-- DATA UNDER STUDY follows --

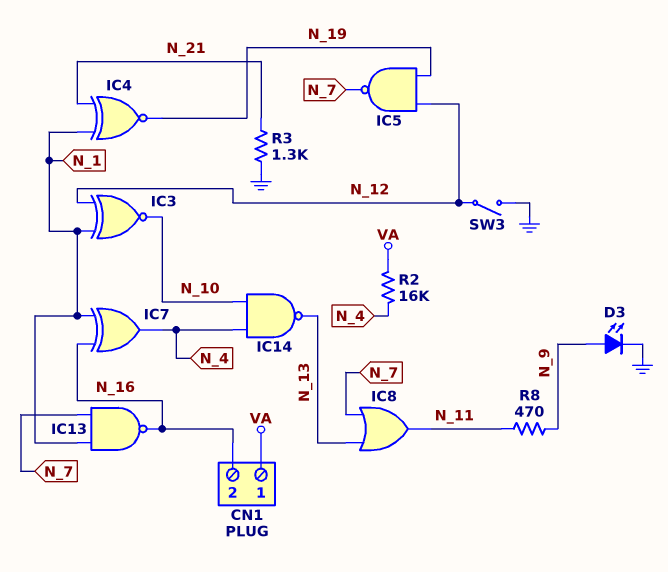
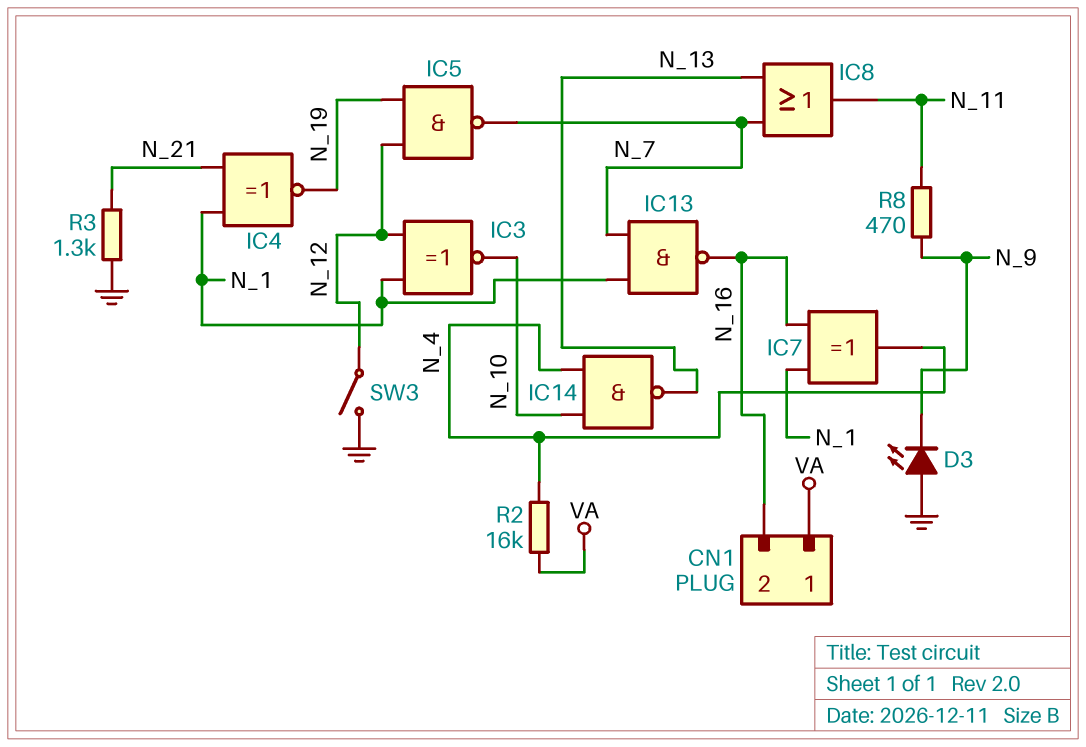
D3: LED (A N_9, K GND) -> LED (A GND, K N_9)

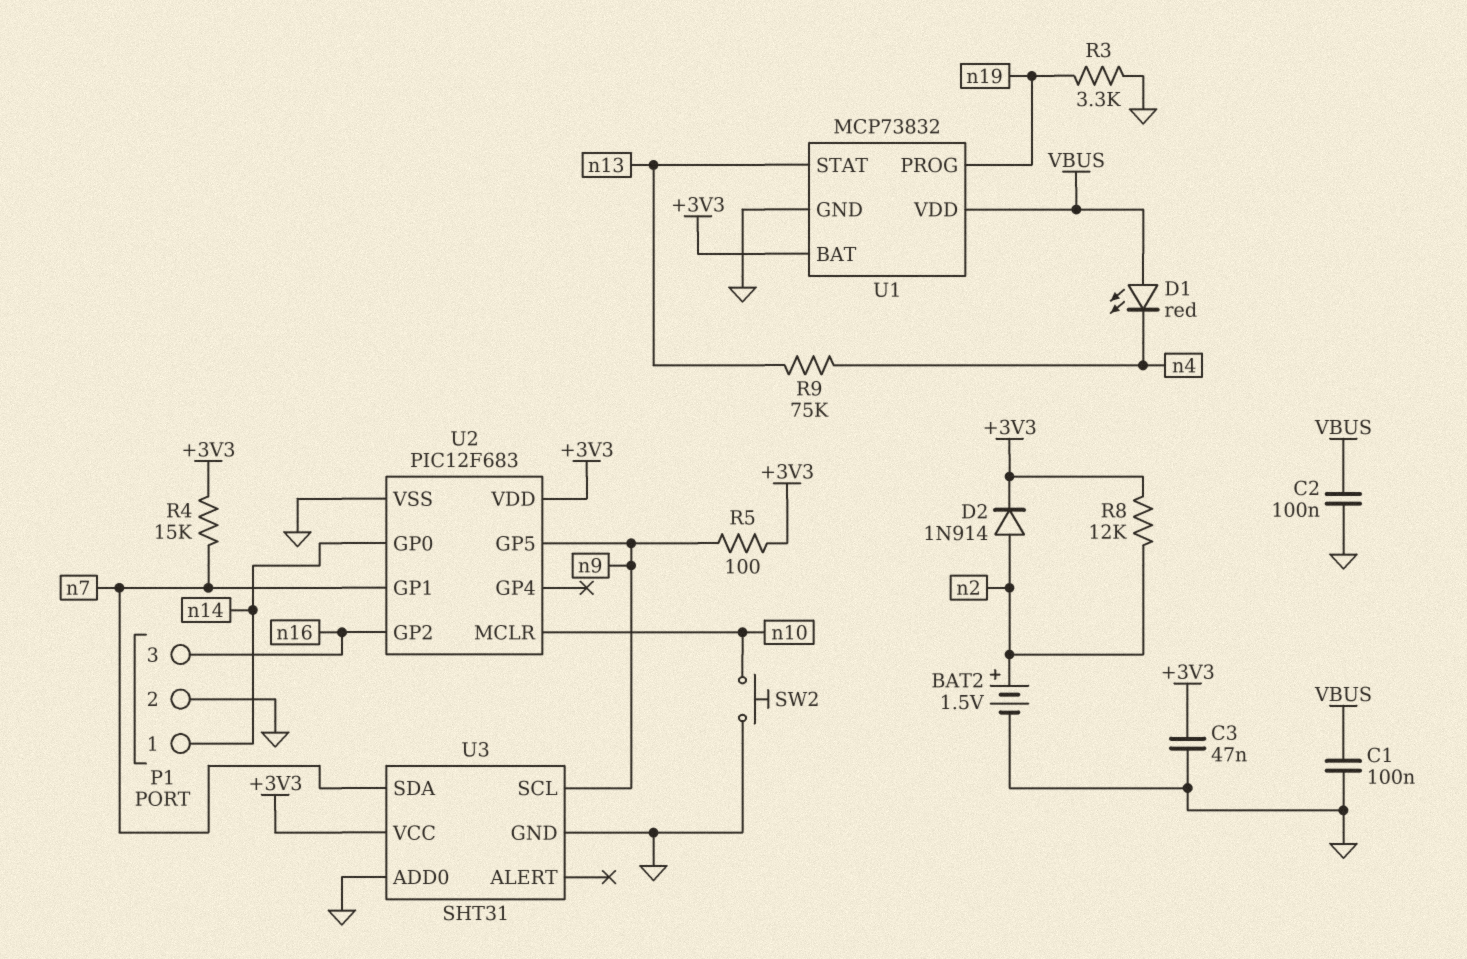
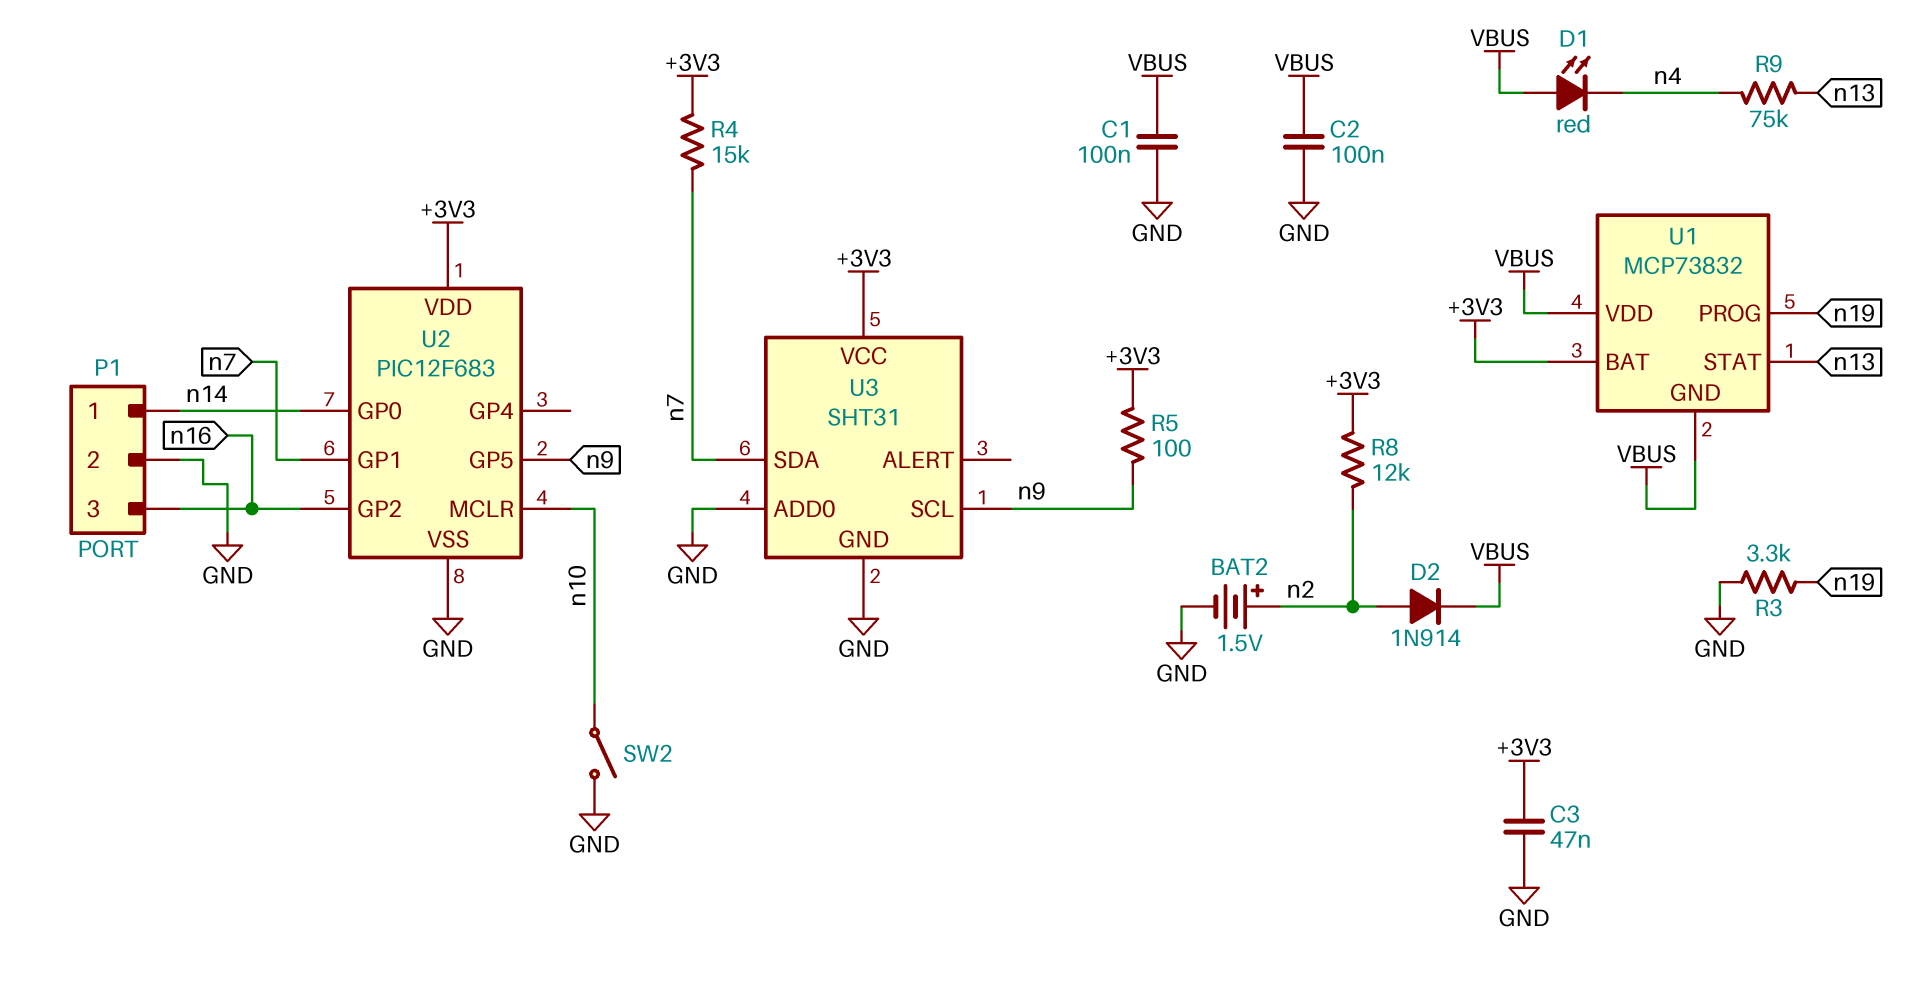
D2: diode 1N914 (A n2, K +3V3) -> diode 1N914 (A n2, K VBUS)
SW2: button (GND, n10) -> switch (GND, n10)
U1 pin GND: GND -> VBUS

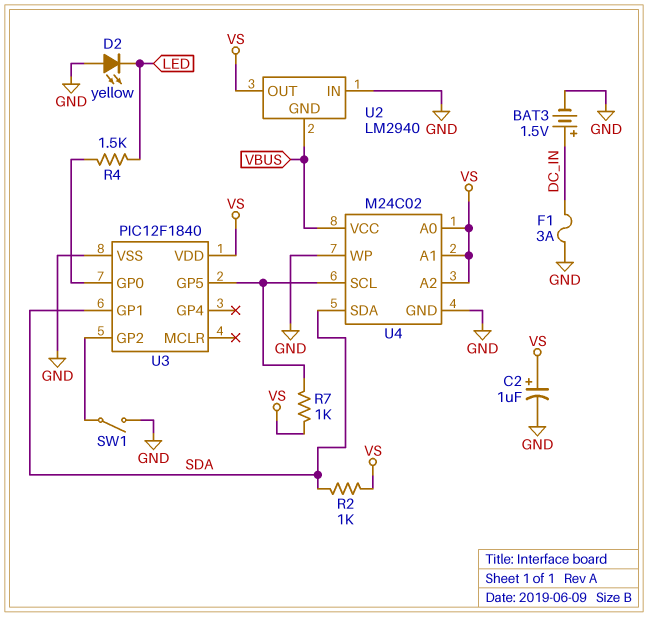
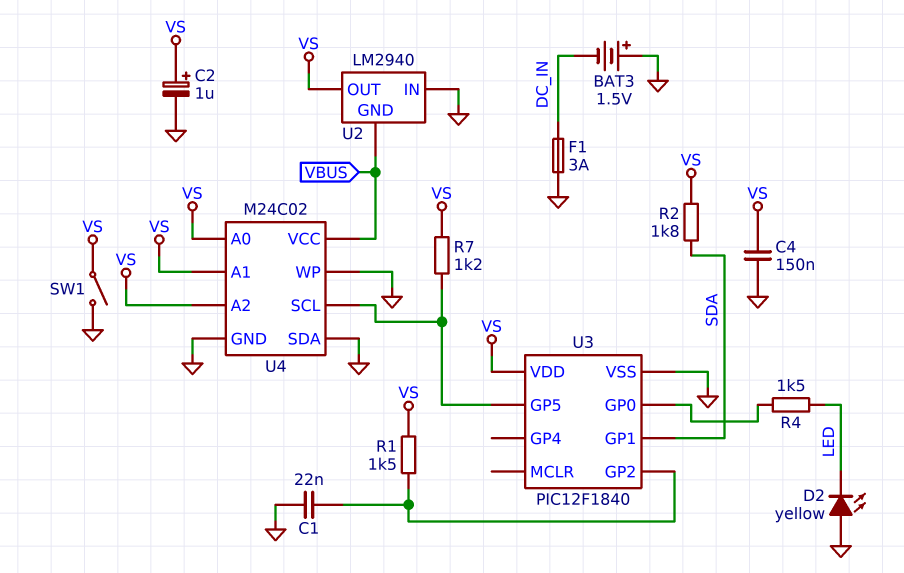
BAT3: 1.5V (plus DC_IN, minus GND) -> 1.5V (plus GND, minus DC_IN)
C1: none -> 22nF (GND, U3/GP2)
C4: none -> 150nF (GND, VS)
R1: none -> 1.5k (U3/GP2, VS)
R2: 1k (SDA, VS) -> 1.8k (SDA, VS)
R7: 1k (U3/GP5, VS) -> 1.2k (U3/GP5, VS)
SW1: switch (GND, U3/GP2) -> switch (GND, VS)
U4 pin SDA: SDA -> GND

-- DATA UNDER STUDY concluded --

__EXERCISE AIM__: Copy the lines above exactly, starting at the one with "D2: diode 1N914" and ending at the one with "R1: none -> 1.5k (U3/GP2, VS)", both included. Leave out any pictures and add nothing else.

__WRITTEN SOLUTION__:
D2: diode 1N914 (A n2, K +3V3) -> diode 1N914 (A n2, K VBUS)
SW2: button (GND, n10) -> switch (GND, n10)
U1 pin GND: GND -> VBUS

BAT3: 1.5V (plus DC_IN, minus GND) -> 1.5V (plus GND, minus DC_IN)
C1: none -> 22nF (GND, U3/GP2)
C4: none -> 150nF (GND, VS)
R1: none -> 1.5k (U3/GP2, VS)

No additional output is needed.